> _Raw data_
□ □ □ □ □ □ □

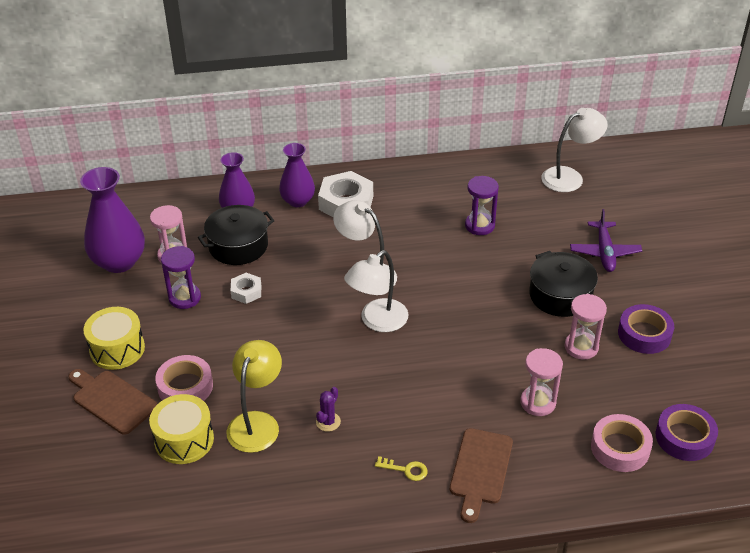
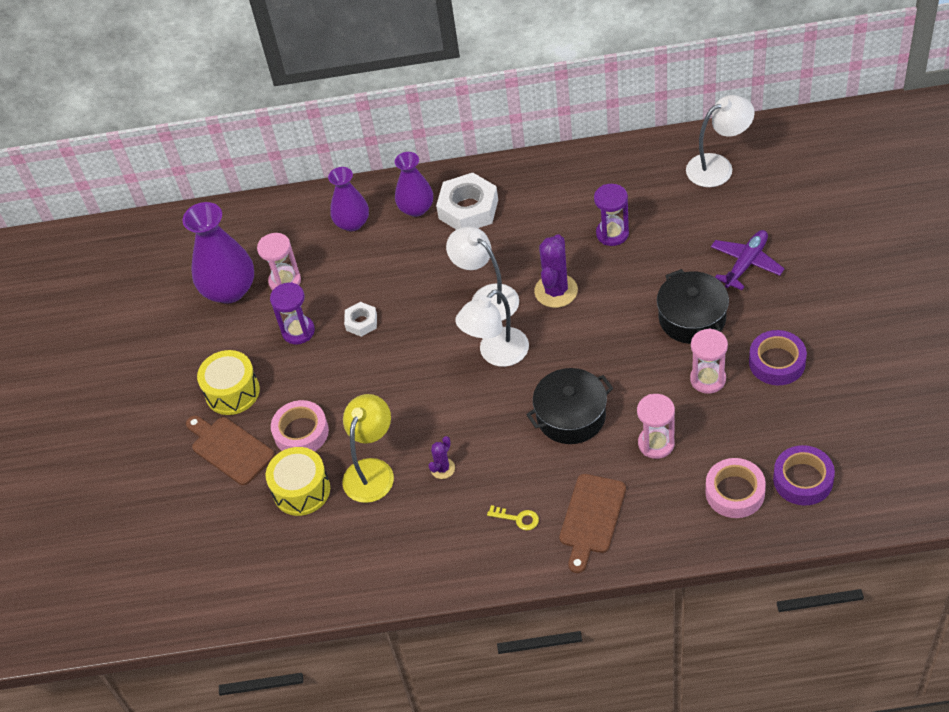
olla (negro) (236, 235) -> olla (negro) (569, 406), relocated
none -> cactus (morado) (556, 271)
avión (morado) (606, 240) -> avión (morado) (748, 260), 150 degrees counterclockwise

□ □ □ □ □ □ □

> _The task_
Where a line of the data holds the word "morado", copy that line.

> _Result for this task_
none -> cactus (morado) (556, 271)
avión (morado) (606, 240) -> avión (morado) (748, 260), 150 degrees counterclockwise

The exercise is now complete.